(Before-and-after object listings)
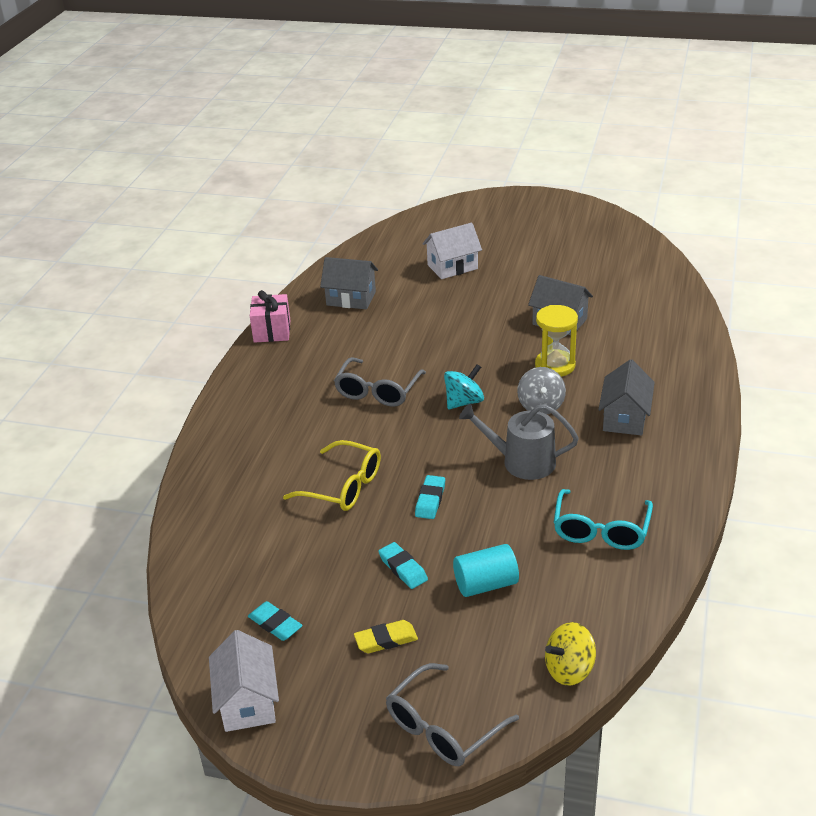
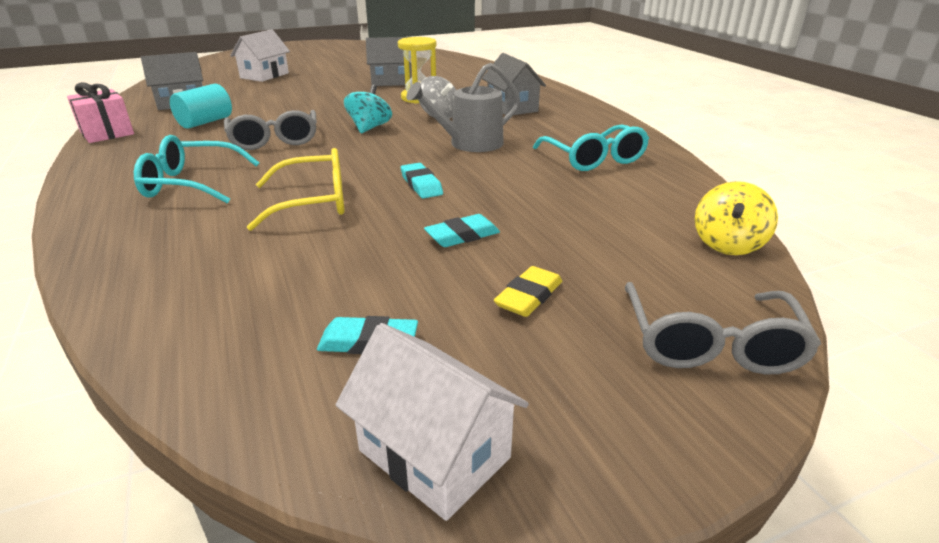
camera: 40 degrees left, 5 degrees down
(285, 428) = (191, 184): none -> turquoise glasses
(403, 568) = (462, 236): turquoise eraser -> turquoise eraser turned 45 degrees counterclockwise
(486, 584) = (559, 218): turquoise cylinder -> turquoise cylinder (205, 122)

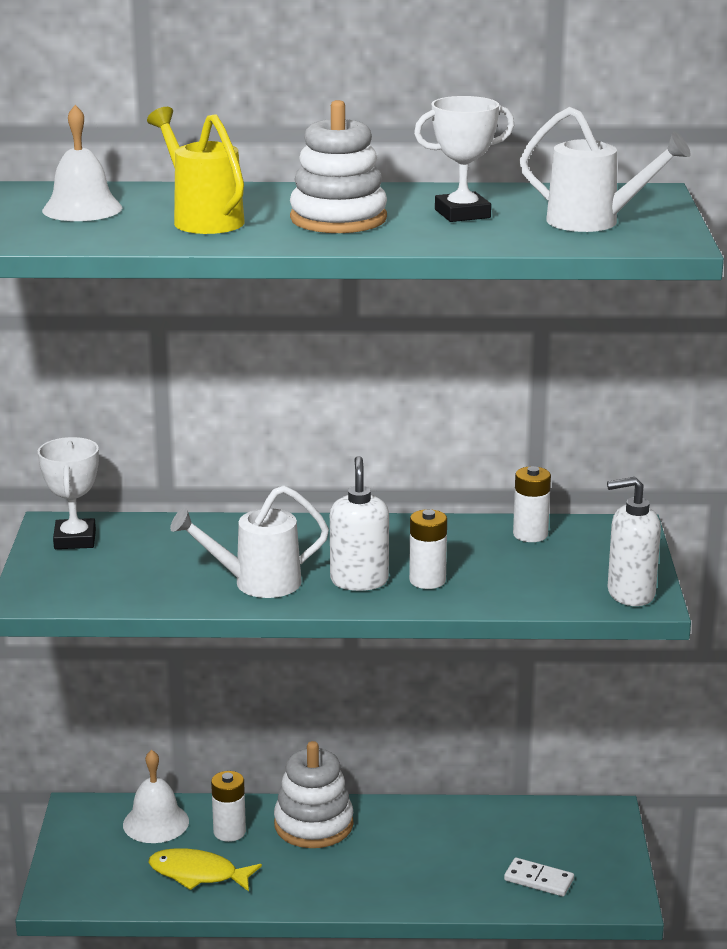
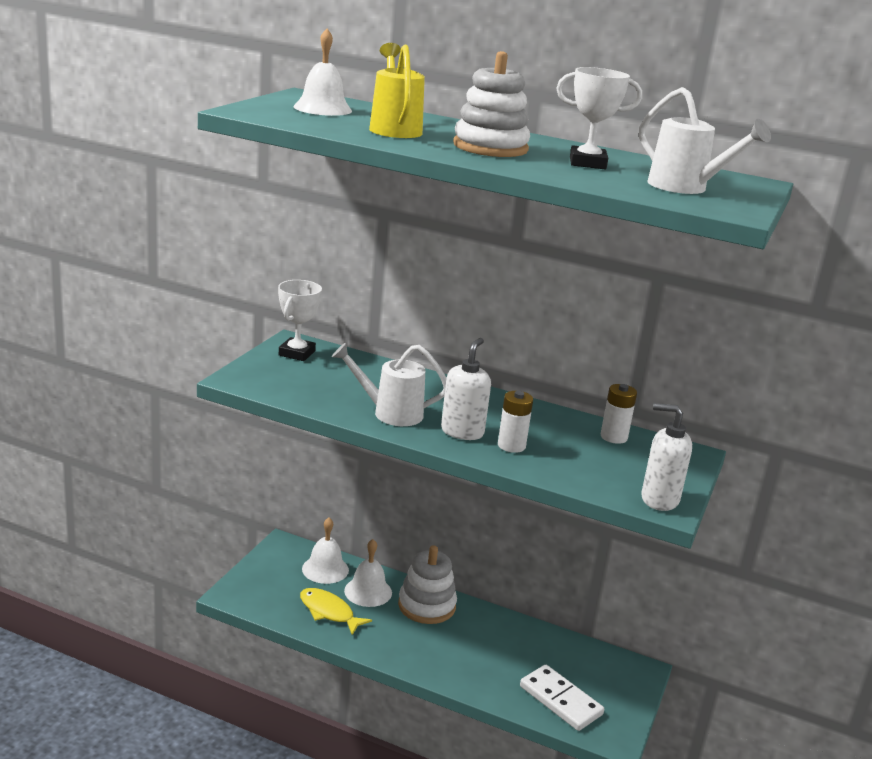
camera: 20 degrees right, 0 degrees up
(229, 832) = (368, 591): white battery -> white bell
(538, 880) = (560, 700): white domino -> white domino, size x1.61

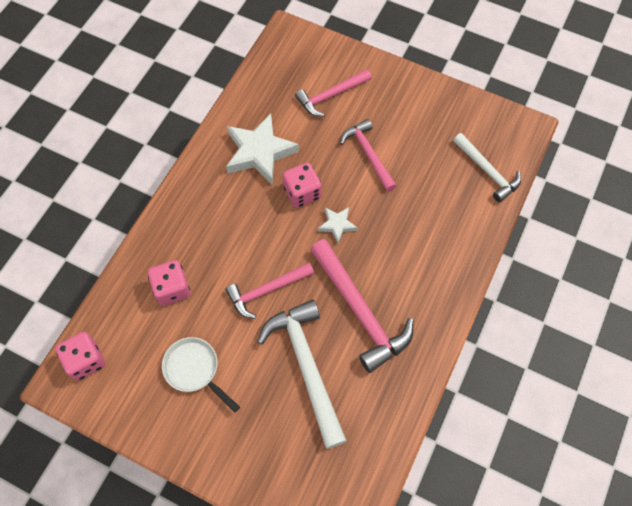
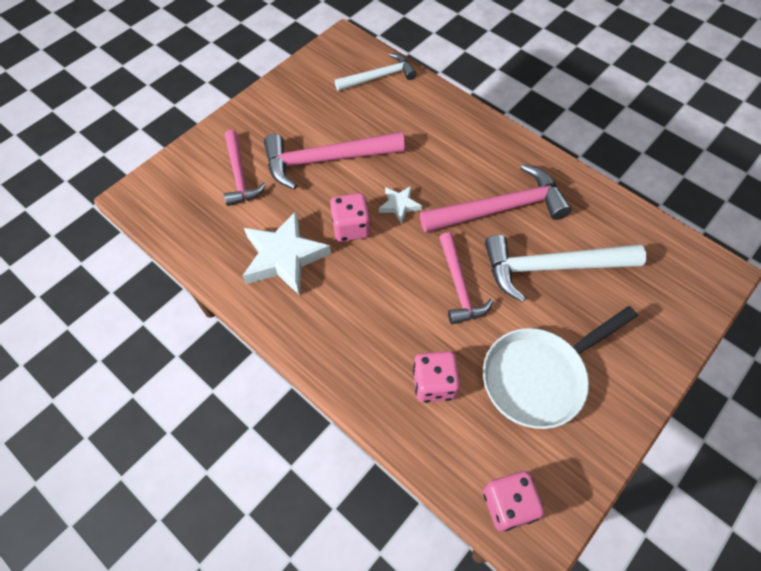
camera: 75 degrees left, 5 degrees down
(195, 370) = (539, 377): white pan -> white pan, size x1.59
(368, 154) = (326, 160): pink hammer -> pink hammer, size x1.58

Your task - Only one number is expected: the count of lines in the entries holding the string "white".

Output - 3